RECORDS SHOWN ▸
- - -

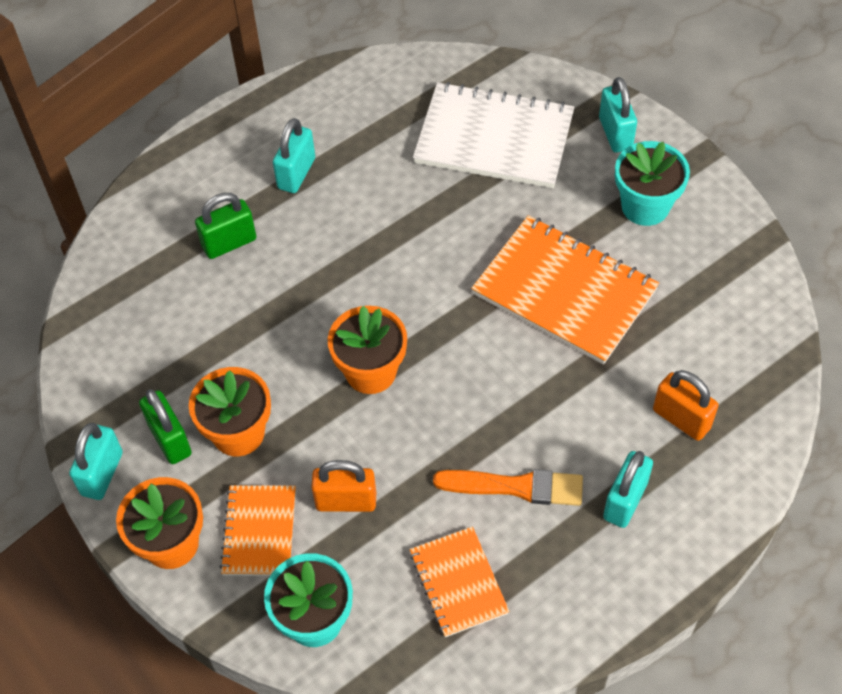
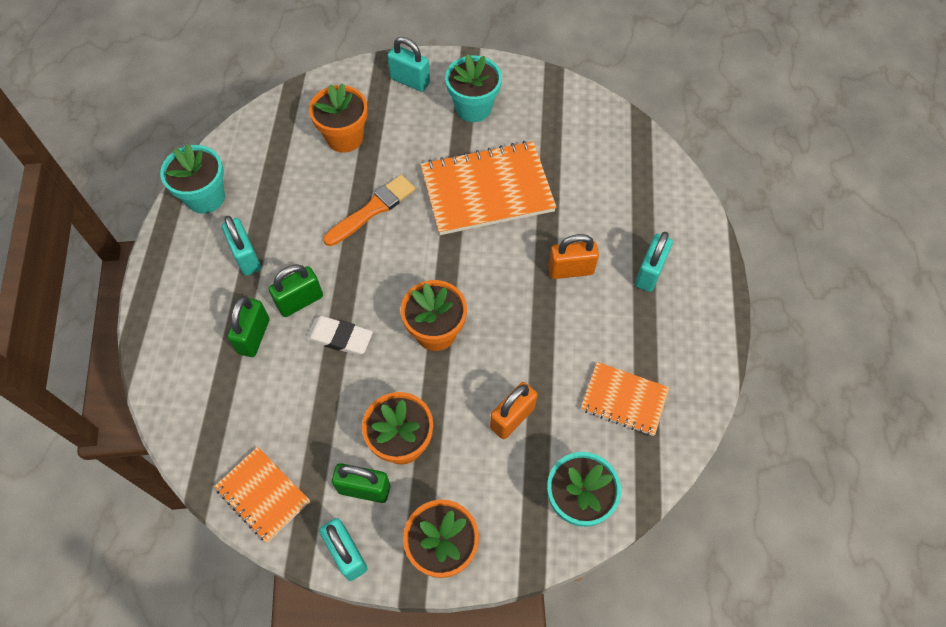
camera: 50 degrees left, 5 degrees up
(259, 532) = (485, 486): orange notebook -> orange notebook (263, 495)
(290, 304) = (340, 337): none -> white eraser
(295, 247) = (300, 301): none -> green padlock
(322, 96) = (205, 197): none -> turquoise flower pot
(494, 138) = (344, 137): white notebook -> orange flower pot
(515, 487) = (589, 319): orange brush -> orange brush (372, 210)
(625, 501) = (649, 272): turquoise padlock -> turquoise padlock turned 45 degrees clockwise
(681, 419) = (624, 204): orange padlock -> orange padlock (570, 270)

- - -

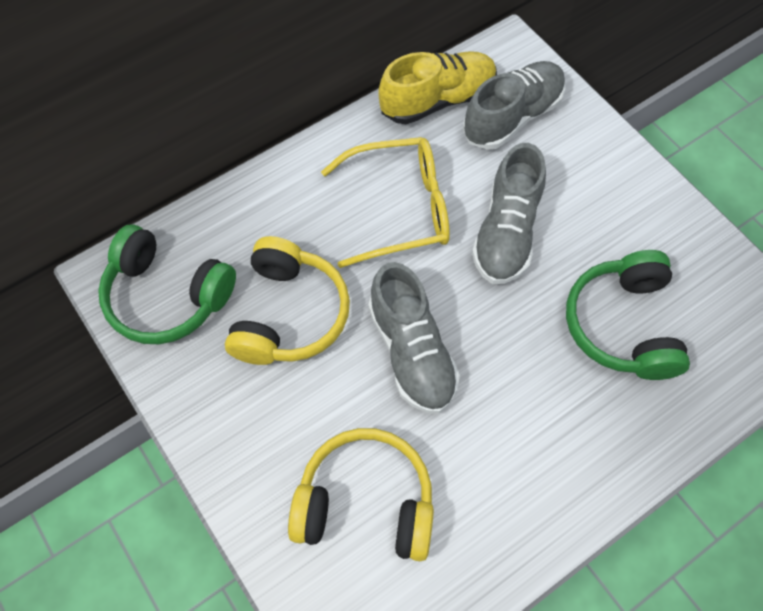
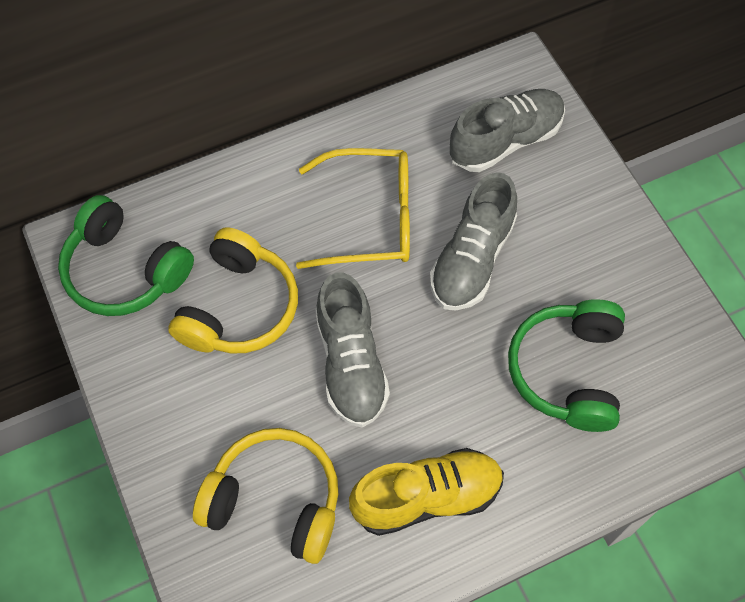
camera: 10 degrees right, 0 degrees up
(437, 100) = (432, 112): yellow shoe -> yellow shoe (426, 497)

- - -

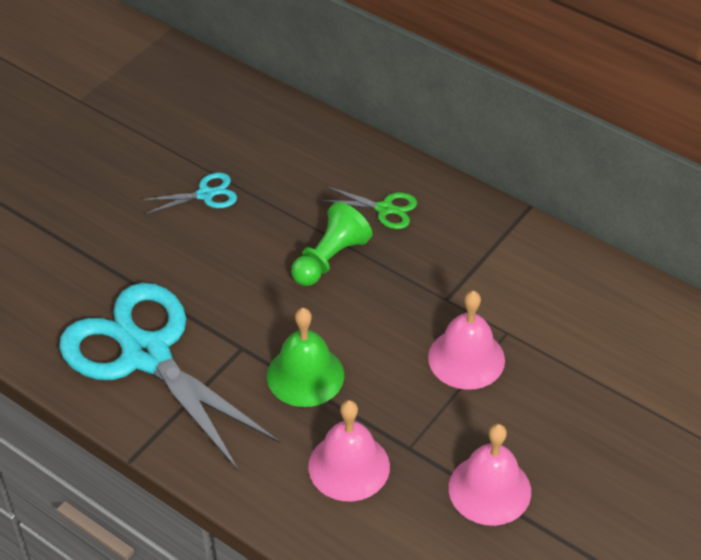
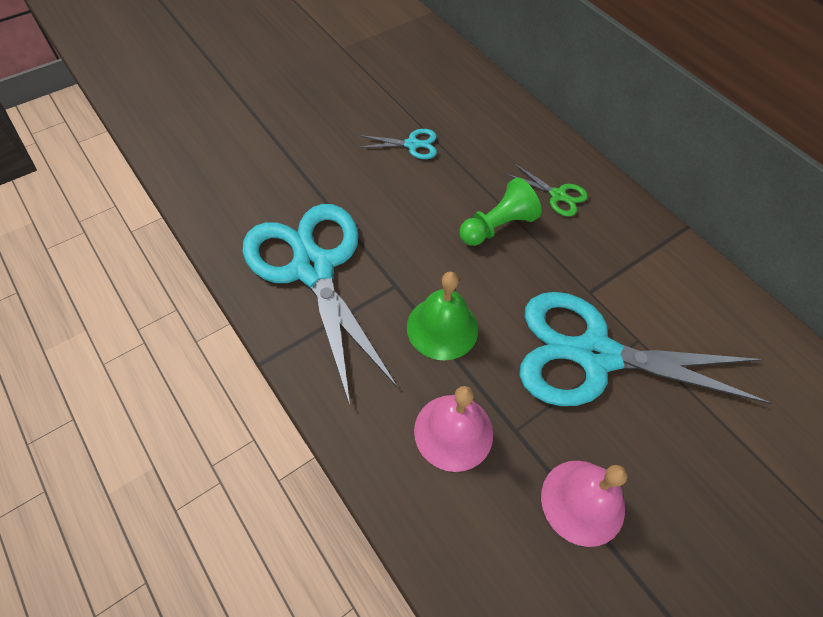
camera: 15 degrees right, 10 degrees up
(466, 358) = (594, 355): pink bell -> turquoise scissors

- - -

WORK ITEM ▸
Using the material above, transcribe exactly the lines from the line with "(295, 247) = (300, 301): none" to the line with "(681, 419) = (624, 204): orange"; both count, and nothing else goes in.

RESPONSE TO THIS EXERCISE ▸
(295, 247) = (300, 301): none -> green padlock
(322, 96) = (205, 197): none -> turquoise flower pot
(494, 138) = (344, 137): white notebook -> orange flower pot
(515, 487) = (589, 319): orange brush -> orange brush (372, 210)
(625, 501) = (649, 272): turquoise padlock -> turquoise padlock turned 45 degrees clockwise
(681, 419) = (624, 204): orange padlock -> orange padlock (570, 270)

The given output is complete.